### THE TASK
Check the material that follows and say how many lines include the string "ERASER", giving the number alone.

### EXERCISE DATA
◇ ◇ ◇ ◇
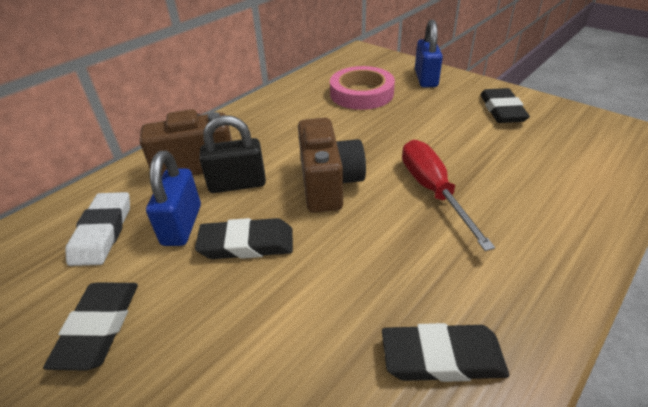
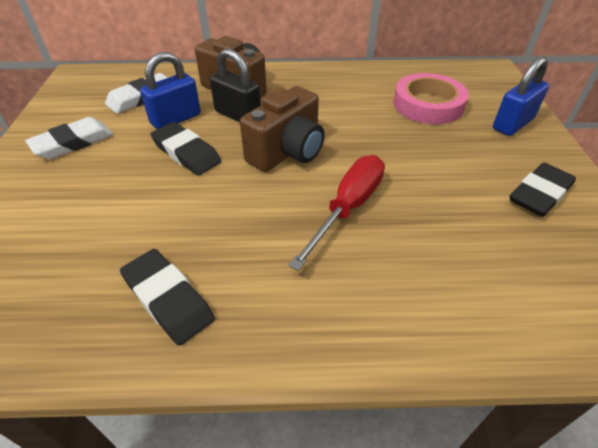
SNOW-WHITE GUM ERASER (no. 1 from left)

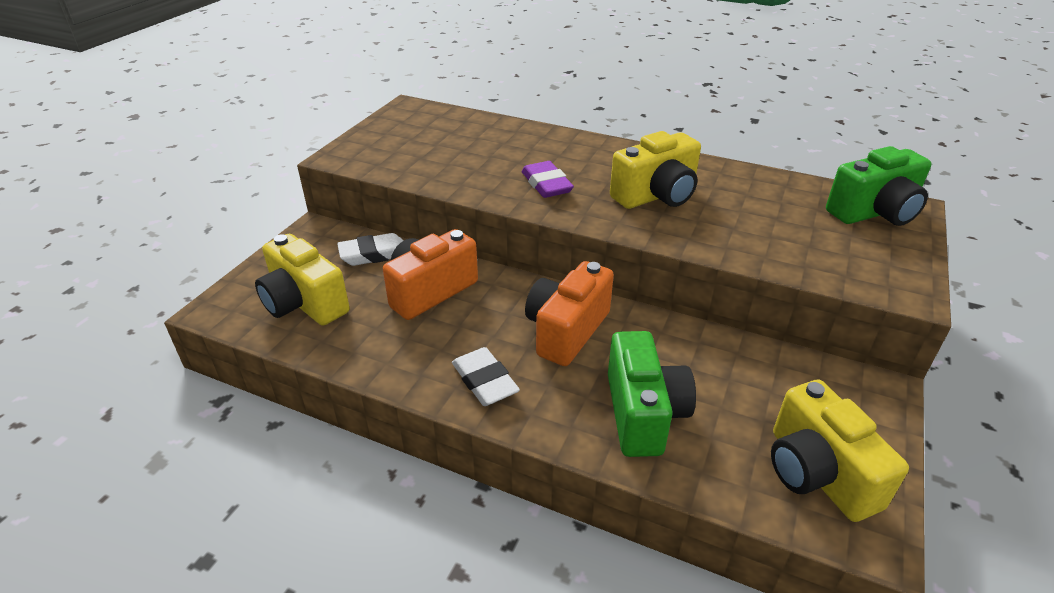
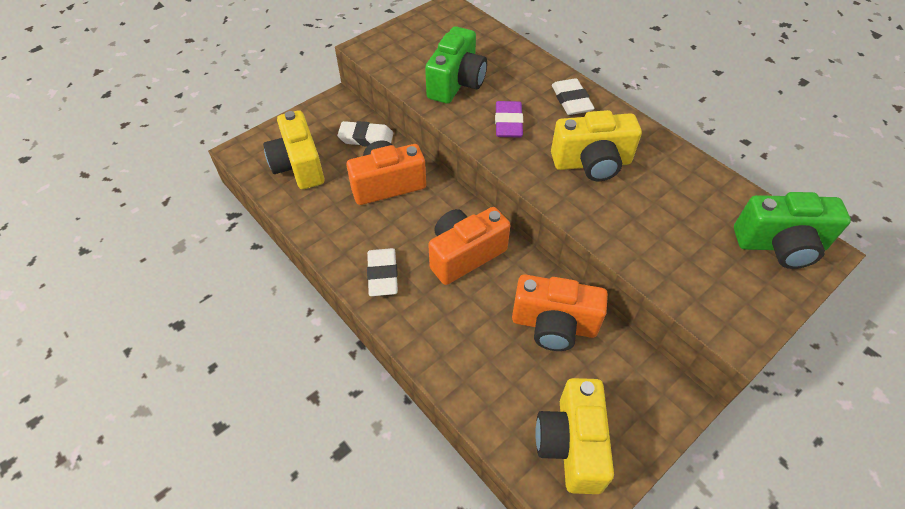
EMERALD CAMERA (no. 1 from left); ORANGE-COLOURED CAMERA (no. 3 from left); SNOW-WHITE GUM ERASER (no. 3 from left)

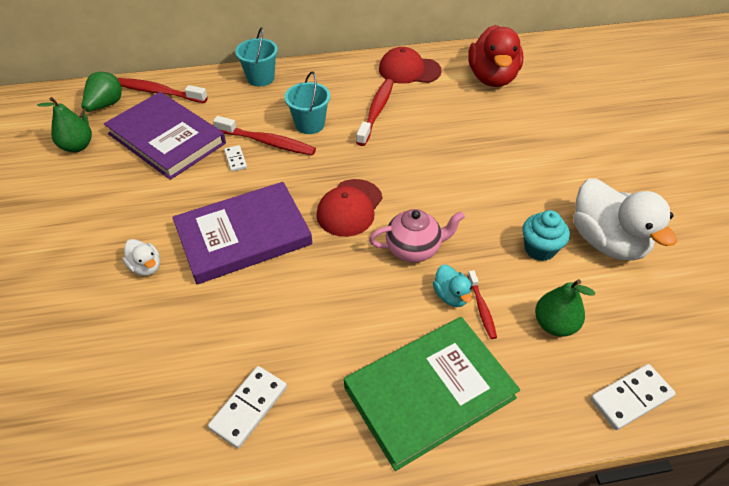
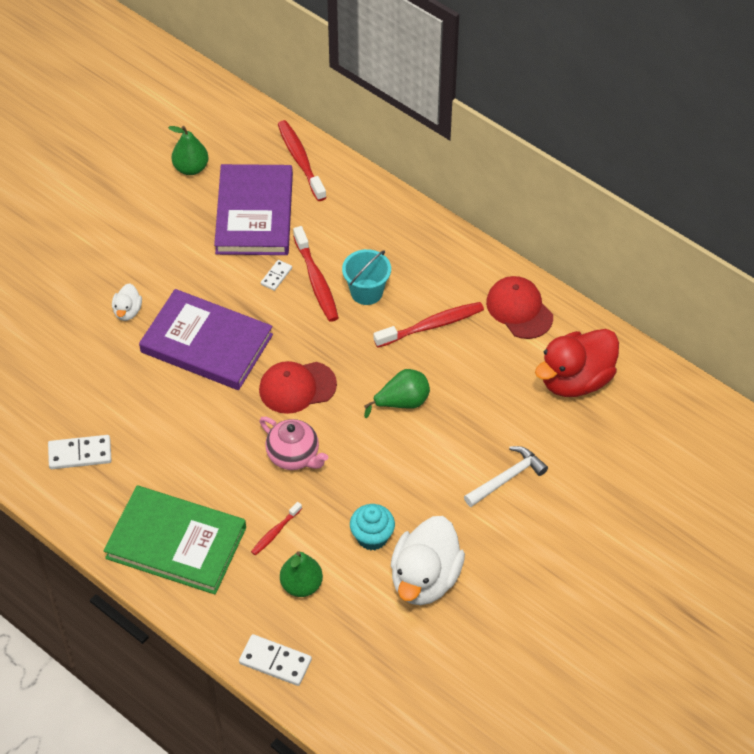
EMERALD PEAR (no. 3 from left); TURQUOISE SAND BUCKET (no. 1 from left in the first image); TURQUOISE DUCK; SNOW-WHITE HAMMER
◇ ◇ ◇ ◇
### RESPONSE AREA
2